[Material provided]
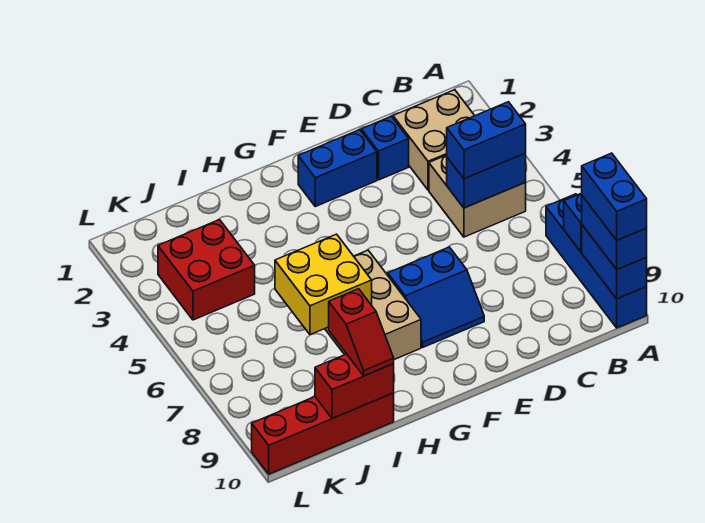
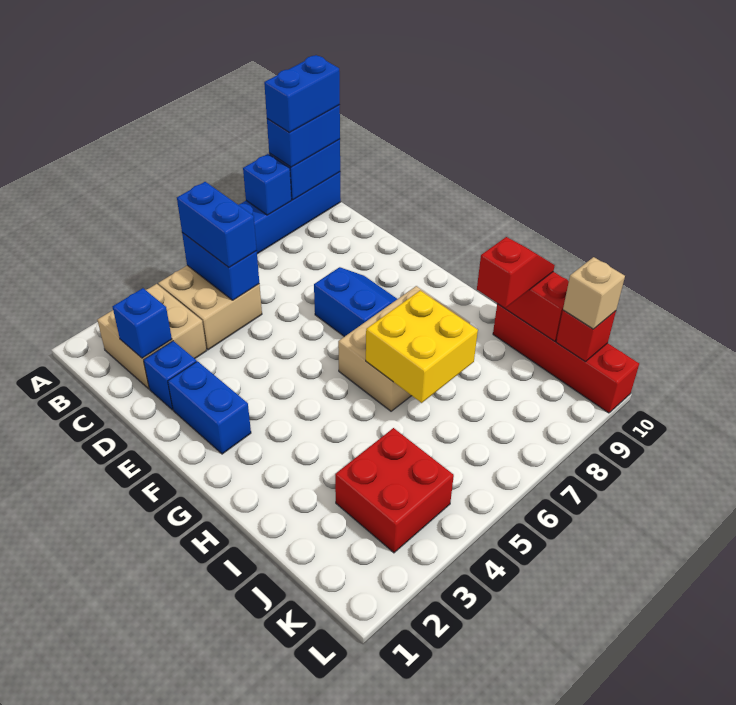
none -> blue brick C2 level 2
none -> red brick K10 level 2
none -> tan brick K10 level 3

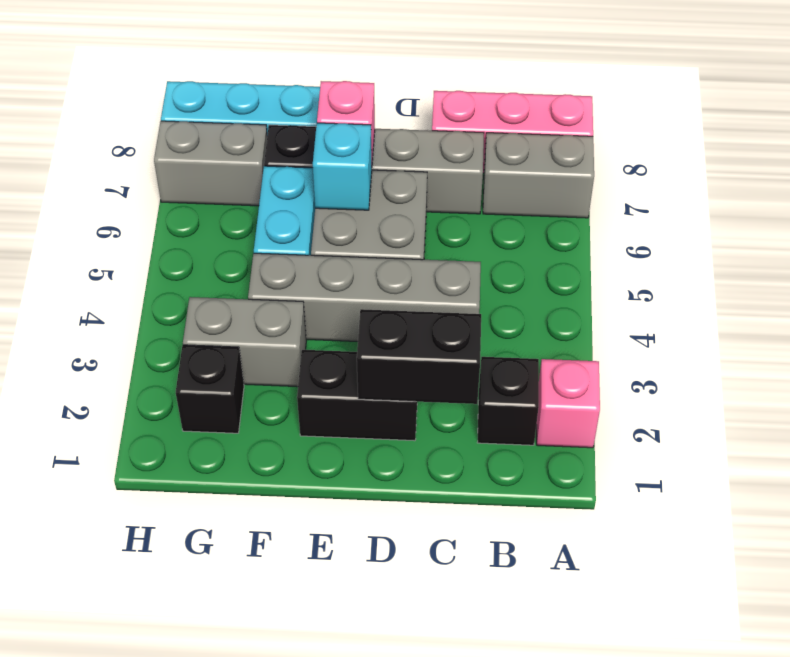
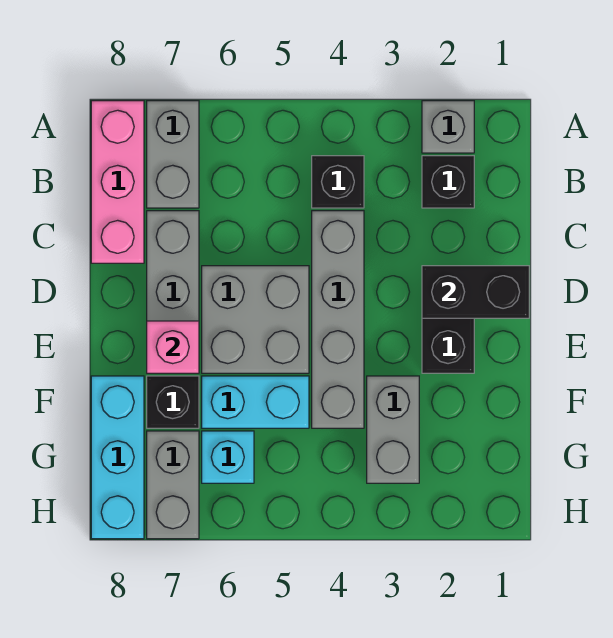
pink brick A2 level 1 -> grey brick A2 level 1
black brick C2:D2 level 2 -> black brick D1:D2 level 2
cyan brick E6 level 2 -> cyan brick G6 level 1
black brick G2 level 1 -> black brick B4 level 1

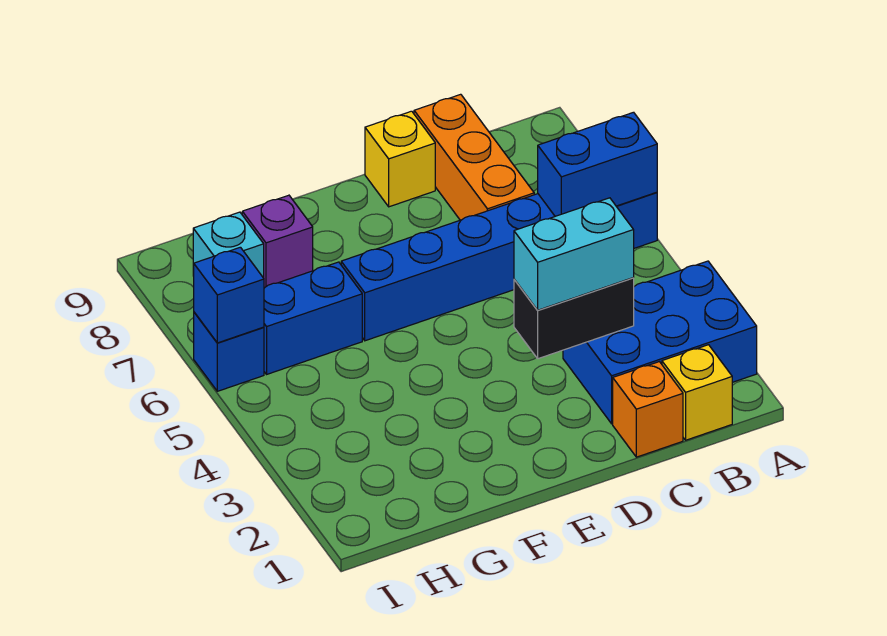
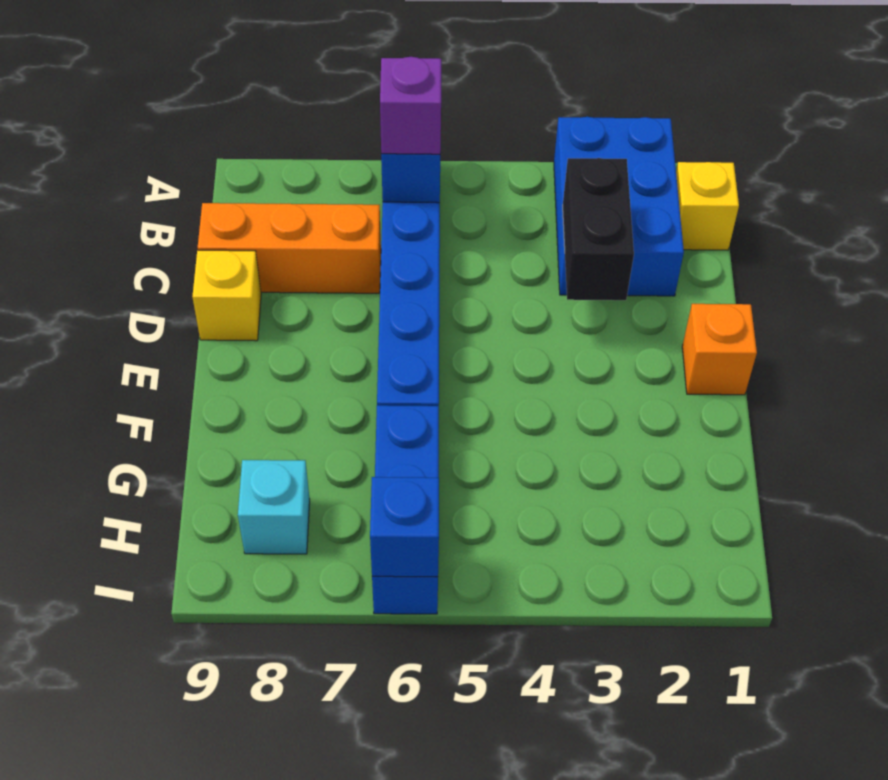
orange brick C1 level 1 -> orange brick E1 level 1
cyan brick C3:D3 level 3 -> none
purple brick G8 level 1 -> purple brick B6 level 3

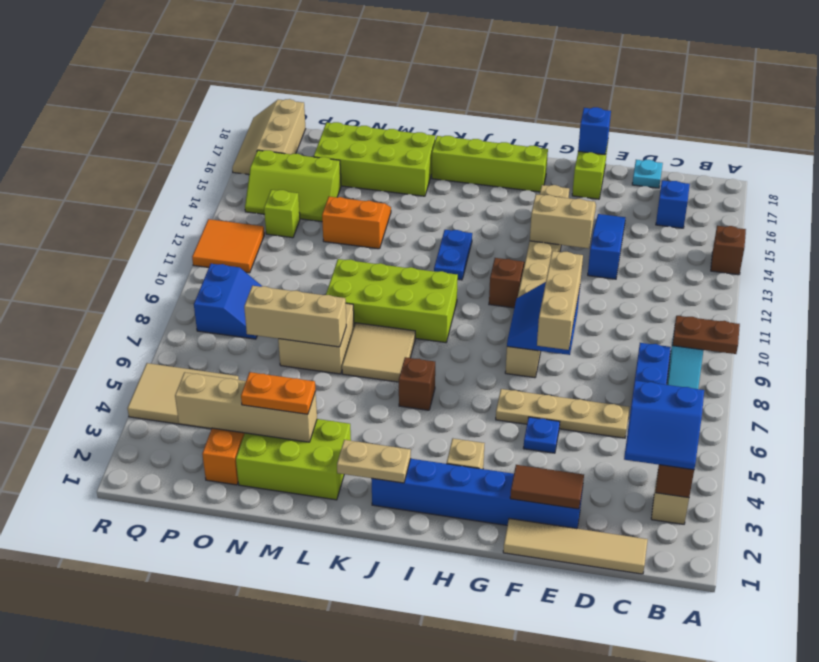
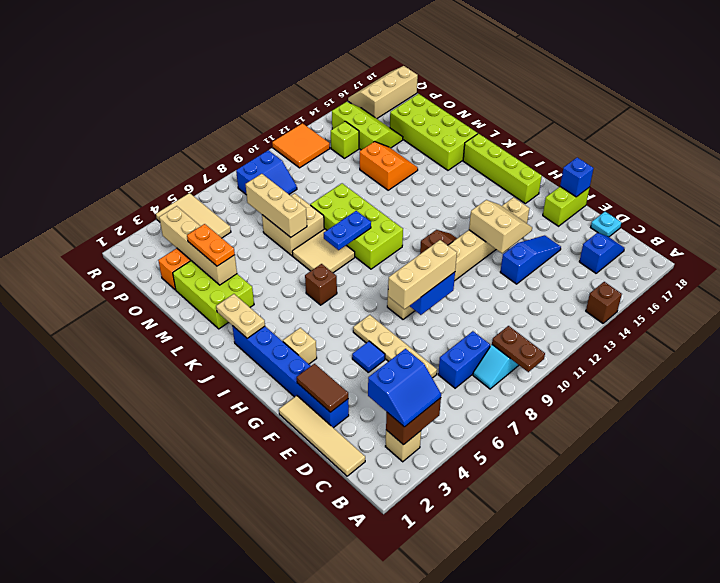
blue slope B3:C4 level 3 top 4 -> blue slope B3:C4 level 3 top C
blue plate F5 level 1 -> blue tile F5 level 1
blue plate J12:J13 level 1 -> blue plate K8:K9 level 2
lime slope O14:Q15 level 1 top 15 -> lime slope O14:Q15 level 1 top 14

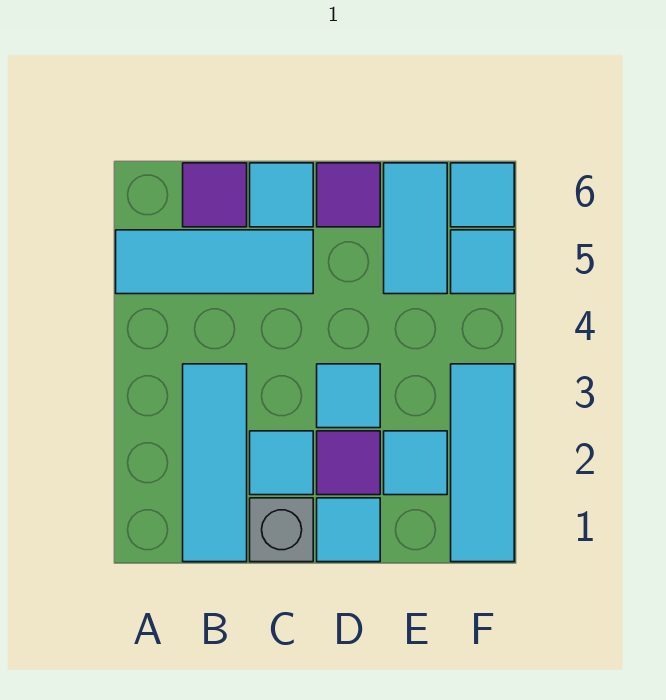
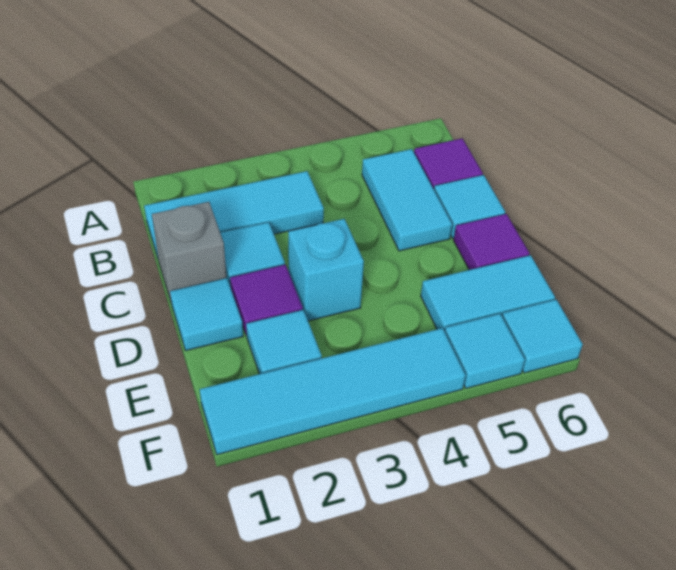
cyan tile A5:C5 level 1 -> cyan tile B5:C5 level 1
cyan tile D3 level 1 -> cyan brick D3 level 1
cyan tile F1:F3 level 1 -> cyan tile F1:F4 level 1

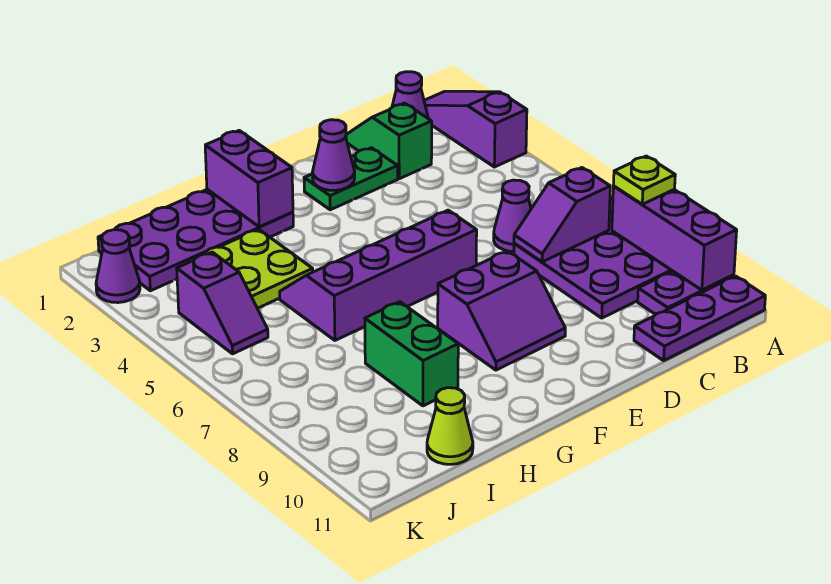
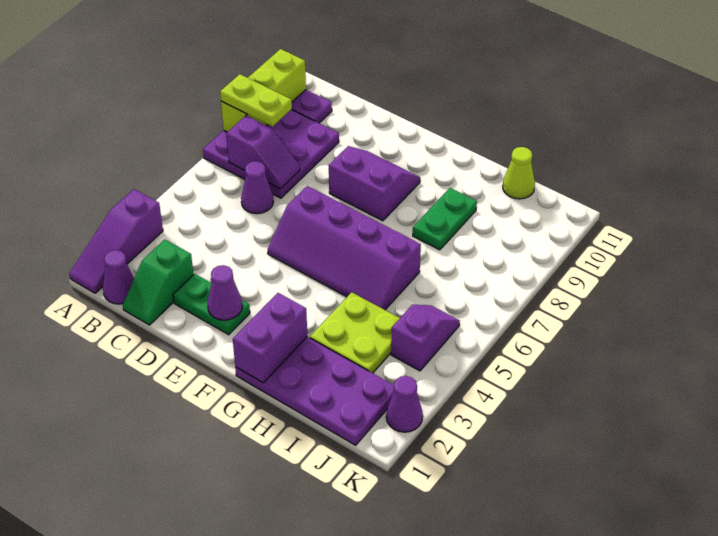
purple brick A8:A10 level 2 -> lime brick A8:A10 level 2
lime plate A8 level 3 -> lime plate A8:B8 level 3
purple plate A11:C11 level 1 -> none
green brick H8:H9 level 1 -> green plate H8:H9 level 1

[Action item] Return every entry above word for word, and include no images.

[Written reply]
none -> blue brick C2 level 2
none -> red brick K10 level 2
none -> tan brick K10 level 3

pink brick A2 level 1 -> grey brick A2 level 1
black brick C2:D2 level 2 -> black brick D1:D2 level 2
cyan brick E6 level 2 -> cyan brick G6 level 1
black brick G2 level 1 -> black brick B4 level 1

orange brick C1 level 1 -> orange brick E1 level 1
cyan brick C3:D3 level 3 -> none
purple brick G8 level 1 -> purple brick B6 level 3

blue slope B3:C4 level 3 top 4 -> blue slope B3:C4 level 3 top C
blue plate F5 level 1 -> blue tile F5 level 1
blue plate J12:J13 level 1 -> blue plate K8:K9 level 2
lime slope O14:Q15 level 1 top 15 -> lime slope O14:Q15 level 1 top 14

cyan tile A5:C5 level 1 -> cyan tile B5:C5 level 1
cyan tile D3 level 1 -> cyan brick D3 level 1
cyan tile F1:F3 level 1 -> cyan tile F1:F4 level 1

purple brick A8:A10 level 2 -> lime brick A8:A10 level 2
lime plate A8 level 3 -> lime plate A8:B8 level 3
purple plate A11:C11 level 1 -> none
green brick H8:H9 level 1 -> green plate H8:H9 level 1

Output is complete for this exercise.